■ What is required ■
Starting with the line containing "RADIO2 pin CE: D4 -> D1" and going on through the line containing "RADIO3 pin MISO: TX -> D0", return the lines of the data below exactly, and only those.

■ Data in this exercise ■
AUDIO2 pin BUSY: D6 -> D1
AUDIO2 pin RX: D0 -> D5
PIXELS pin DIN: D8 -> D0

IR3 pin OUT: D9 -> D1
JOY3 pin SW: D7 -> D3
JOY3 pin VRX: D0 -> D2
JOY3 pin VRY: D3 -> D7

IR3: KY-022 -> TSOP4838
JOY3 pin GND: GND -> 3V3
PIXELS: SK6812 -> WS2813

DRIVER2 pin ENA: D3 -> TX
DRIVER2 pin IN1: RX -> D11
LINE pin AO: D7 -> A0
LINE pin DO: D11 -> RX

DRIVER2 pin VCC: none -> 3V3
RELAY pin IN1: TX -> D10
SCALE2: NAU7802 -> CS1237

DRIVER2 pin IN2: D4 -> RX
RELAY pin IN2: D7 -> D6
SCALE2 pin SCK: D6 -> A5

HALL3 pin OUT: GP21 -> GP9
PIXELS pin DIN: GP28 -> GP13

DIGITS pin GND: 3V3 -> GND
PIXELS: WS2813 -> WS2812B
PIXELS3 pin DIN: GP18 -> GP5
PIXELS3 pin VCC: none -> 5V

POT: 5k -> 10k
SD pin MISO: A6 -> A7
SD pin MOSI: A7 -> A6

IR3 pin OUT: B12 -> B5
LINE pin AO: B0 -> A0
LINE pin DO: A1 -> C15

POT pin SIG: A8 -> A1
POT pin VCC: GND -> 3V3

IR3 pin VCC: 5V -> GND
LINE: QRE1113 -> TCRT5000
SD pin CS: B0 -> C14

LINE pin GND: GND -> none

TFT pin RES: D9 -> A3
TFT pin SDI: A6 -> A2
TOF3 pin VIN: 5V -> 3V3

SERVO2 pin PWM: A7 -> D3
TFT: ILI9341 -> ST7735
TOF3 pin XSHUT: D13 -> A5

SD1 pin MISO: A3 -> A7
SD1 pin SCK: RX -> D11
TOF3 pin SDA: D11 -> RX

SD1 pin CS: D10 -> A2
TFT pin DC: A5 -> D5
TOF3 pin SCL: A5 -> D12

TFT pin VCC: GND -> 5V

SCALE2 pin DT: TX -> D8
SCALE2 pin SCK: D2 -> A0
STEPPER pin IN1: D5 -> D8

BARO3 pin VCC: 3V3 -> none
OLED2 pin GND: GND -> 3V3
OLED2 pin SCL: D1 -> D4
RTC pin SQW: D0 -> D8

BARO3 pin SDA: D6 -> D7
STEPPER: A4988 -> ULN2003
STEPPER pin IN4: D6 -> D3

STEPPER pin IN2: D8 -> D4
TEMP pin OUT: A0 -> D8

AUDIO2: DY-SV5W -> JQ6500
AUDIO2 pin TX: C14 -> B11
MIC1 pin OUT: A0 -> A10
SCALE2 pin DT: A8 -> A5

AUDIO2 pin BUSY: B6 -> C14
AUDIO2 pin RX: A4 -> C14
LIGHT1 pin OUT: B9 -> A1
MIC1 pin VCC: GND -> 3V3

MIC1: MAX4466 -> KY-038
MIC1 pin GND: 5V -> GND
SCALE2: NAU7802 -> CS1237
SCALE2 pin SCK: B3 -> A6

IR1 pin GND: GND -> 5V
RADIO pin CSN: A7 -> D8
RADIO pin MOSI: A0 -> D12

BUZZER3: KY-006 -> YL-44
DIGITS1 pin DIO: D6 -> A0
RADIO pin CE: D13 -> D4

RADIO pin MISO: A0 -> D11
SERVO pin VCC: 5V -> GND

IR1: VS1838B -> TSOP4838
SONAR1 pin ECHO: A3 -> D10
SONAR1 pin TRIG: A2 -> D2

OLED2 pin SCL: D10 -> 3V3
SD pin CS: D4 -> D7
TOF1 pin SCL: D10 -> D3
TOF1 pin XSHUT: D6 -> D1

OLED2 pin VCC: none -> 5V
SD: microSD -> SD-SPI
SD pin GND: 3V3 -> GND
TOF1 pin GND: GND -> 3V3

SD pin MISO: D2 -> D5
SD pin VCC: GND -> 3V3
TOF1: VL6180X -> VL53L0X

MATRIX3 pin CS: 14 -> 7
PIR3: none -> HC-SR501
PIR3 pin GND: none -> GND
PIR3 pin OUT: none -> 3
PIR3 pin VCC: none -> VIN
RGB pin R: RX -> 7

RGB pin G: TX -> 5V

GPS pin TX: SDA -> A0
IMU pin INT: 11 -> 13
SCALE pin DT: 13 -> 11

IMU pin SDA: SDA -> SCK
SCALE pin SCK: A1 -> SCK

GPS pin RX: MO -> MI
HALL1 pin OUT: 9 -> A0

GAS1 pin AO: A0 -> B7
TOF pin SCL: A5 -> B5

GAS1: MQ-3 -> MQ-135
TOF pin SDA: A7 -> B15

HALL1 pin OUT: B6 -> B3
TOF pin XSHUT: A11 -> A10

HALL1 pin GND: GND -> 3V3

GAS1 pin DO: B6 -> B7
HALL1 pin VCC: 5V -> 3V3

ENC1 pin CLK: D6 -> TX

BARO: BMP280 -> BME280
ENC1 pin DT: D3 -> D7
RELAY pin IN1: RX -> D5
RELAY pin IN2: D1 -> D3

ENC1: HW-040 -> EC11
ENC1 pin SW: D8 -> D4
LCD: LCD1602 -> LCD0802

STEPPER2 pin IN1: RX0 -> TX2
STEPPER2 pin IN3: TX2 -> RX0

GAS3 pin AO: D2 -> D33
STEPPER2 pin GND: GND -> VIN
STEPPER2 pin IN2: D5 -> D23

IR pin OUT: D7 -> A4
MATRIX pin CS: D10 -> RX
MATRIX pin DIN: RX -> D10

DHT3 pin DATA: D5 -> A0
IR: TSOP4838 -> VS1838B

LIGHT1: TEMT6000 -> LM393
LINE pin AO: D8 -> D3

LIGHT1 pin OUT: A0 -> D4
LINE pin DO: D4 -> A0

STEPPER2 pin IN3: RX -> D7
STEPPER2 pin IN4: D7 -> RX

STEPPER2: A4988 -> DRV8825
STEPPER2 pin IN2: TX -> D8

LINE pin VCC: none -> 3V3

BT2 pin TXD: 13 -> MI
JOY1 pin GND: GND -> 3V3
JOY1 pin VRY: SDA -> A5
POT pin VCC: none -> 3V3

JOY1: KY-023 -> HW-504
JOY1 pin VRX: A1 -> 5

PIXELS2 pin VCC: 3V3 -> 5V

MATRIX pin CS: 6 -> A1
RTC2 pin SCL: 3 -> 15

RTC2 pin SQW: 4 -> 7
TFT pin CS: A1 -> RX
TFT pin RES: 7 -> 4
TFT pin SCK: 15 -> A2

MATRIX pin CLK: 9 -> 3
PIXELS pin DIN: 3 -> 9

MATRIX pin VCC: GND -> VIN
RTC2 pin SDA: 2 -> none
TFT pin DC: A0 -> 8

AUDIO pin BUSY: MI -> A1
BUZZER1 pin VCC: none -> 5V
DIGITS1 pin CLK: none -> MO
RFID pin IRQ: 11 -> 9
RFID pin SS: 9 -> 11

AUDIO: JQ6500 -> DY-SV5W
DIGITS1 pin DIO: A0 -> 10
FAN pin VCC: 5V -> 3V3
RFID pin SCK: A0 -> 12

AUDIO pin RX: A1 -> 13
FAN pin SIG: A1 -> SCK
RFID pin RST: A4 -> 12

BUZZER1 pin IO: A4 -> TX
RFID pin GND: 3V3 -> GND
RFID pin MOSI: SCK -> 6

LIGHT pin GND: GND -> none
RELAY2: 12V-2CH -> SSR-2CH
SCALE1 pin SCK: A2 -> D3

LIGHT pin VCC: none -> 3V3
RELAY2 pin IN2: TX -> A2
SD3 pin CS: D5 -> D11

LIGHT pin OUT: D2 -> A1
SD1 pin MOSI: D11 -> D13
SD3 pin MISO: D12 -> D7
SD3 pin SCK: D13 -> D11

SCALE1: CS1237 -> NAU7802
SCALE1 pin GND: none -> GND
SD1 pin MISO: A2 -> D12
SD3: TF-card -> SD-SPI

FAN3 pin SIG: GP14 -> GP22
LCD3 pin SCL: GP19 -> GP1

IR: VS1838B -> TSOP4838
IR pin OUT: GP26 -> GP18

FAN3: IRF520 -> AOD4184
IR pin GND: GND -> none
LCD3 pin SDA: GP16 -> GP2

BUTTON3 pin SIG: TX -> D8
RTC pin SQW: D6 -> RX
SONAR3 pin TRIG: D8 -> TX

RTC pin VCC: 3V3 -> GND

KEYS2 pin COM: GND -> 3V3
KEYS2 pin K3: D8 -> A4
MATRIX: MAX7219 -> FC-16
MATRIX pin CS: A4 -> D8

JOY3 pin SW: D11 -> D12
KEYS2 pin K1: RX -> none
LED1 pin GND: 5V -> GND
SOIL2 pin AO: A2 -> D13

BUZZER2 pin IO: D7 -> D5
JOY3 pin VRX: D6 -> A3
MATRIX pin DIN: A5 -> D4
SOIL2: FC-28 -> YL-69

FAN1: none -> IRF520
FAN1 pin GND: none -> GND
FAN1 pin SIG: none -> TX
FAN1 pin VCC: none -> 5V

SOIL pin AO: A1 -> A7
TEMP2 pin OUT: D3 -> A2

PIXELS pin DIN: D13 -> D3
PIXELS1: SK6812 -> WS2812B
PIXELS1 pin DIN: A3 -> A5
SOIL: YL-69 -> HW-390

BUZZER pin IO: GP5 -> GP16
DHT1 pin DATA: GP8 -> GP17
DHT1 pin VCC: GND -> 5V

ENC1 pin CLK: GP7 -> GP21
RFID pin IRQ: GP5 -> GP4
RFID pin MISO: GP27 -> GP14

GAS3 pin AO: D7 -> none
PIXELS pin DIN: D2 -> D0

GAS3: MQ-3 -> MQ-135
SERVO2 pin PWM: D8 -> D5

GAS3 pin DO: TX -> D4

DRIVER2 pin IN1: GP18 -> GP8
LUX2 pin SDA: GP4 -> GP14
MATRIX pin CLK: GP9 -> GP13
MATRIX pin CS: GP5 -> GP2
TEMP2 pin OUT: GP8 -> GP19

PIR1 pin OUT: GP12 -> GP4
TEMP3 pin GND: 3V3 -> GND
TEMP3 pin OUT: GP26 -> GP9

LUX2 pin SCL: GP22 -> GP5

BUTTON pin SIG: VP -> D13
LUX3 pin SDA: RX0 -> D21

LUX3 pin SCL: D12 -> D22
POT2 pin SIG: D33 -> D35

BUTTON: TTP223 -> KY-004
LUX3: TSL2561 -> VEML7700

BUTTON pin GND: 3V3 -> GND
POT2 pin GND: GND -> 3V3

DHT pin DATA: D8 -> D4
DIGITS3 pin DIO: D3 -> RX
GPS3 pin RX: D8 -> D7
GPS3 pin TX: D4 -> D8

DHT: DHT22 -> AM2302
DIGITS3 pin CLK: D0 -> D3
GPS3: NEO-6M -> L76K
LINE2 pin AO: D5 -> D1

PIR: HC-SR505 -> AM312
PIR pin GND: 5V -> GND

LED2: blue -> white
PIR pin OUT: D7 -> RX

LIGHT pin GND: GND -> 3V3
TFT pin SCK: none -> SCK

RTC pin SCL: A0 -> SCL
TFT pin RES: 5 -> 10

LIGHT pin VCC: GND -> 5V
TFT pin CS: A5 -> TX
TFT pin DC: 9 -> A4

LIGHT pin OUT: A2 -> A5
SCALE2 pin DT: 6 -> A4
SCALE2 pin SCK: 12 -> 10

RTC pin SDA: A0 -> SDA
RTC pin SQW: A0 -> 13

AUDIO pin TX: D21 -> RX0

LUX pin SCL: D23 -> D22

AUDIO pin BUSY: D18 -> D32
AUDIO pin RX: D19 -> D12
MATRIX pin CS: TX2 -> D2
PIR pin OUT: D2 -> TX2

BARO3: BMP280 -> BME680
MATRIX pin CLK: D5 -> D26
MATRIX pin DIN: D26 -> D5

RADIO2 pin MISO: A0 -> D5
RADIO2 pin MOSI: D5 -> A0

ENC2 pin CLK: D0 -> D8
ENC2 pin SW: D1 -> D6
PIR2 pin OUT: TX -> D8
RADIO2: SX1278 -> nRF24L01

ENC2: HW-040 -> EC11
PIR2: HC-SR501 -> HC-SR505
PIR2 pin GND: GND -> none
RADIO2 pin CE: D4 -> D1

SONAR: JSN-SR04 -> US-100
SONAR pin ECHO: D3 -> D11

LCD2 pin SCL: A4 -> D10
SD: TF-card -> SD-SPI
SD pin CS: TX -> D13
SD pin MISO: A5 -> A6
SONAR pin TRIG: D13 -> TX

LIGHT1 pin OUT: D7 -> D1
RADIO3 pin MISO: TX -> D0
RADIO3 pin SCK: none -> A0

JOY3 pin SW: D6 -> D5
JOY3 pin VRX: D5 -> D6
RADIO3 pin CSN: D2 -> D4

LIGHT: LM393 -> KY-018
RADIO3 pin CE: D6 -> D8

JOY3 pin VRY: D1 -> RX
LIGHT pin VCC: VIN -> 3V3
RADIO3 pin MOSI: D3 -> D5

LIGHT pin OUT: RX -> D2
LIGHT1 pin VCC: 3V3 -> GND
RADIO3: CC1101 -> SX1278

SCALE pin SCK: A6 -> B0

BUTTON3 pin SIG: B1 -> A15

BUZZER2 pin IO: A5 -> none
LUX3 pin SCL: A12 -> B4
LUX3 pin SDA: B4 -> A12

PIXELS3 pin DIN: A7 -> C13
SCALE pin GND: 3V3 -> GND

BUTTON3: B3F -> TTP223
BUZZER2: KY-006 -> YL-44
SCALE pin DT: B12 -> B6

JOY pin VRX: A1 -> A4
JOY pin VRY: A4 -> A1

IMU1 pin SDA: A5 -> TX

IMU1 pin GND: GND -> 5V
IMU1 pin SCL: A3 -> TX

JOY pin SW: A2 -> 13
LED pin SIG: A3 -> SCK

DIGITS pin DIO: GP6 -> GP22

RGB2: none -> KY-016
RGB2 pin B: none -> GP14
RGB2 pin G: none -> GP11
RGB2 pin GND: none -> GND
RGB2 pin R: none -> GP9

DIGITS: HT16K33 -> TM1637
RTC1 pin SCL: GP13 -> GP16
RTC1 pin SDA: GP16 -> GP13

■ Response to the task ■
RADIO2 pin CE: D4 -> D1

SONAR: JSN-SR04 -> US-100
SONAR pin ECHO: D3 -> D11

LCD2 pin SCL: A4 -> D10
SD: TF-card -> SD-SPI
SD pin CS: TX -> D13
SD pin MISO: A5 -> A6
SONAR pin TRIG: D13 -> TX

LIGHT1 pin OUT: D7 -> D1
RADIO3 pin MISO: TX -> D0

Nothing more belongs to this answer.